WHAT YOU HAVE TO DO:
The answer is the full listing restated exactly, without any pictures.

INFORMATION PROVIDED:
++++

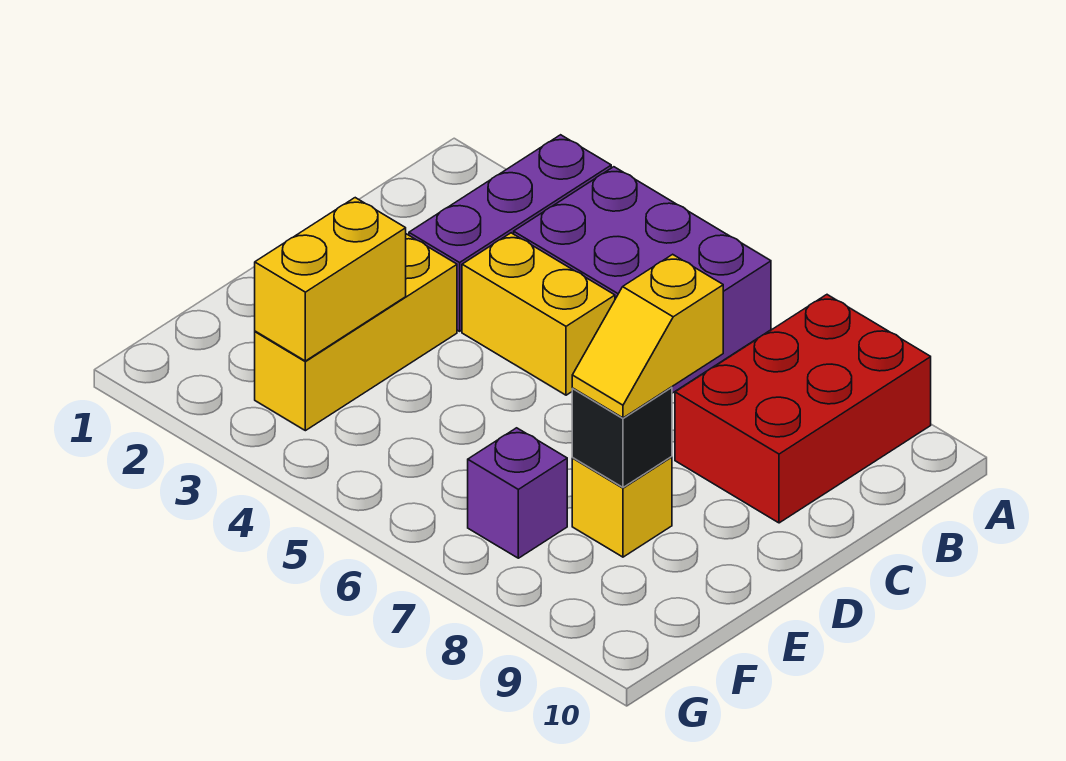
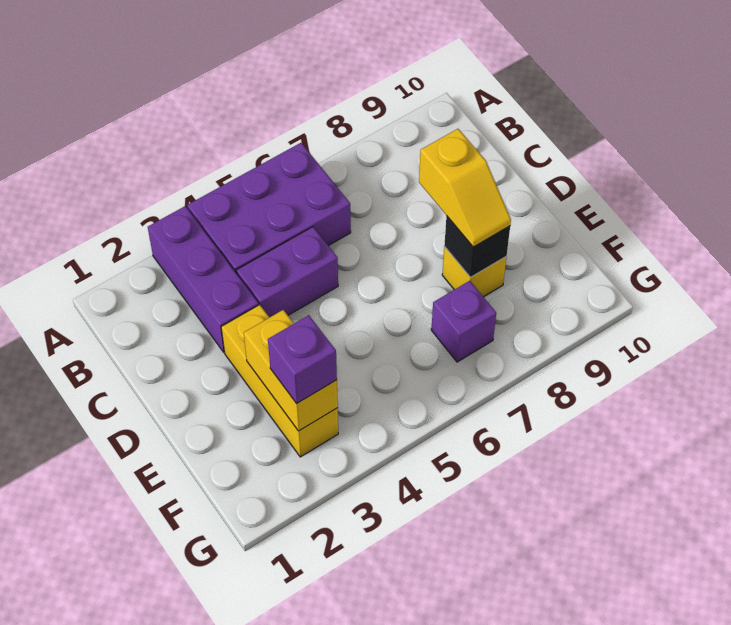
red brick A8:C9 level 1 -> none
yellow brick C4:C5 level 1 -> purple brick C4:C5 level 1
none -> purple brick F3 level 3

++++

SOLUTION TO THIS TASK:
red brick A8:C9 level 1 -> none
yellow brick C4:C5 level 1 -> purple brick C4:C5 level 1
none -> purple brick F3 level 3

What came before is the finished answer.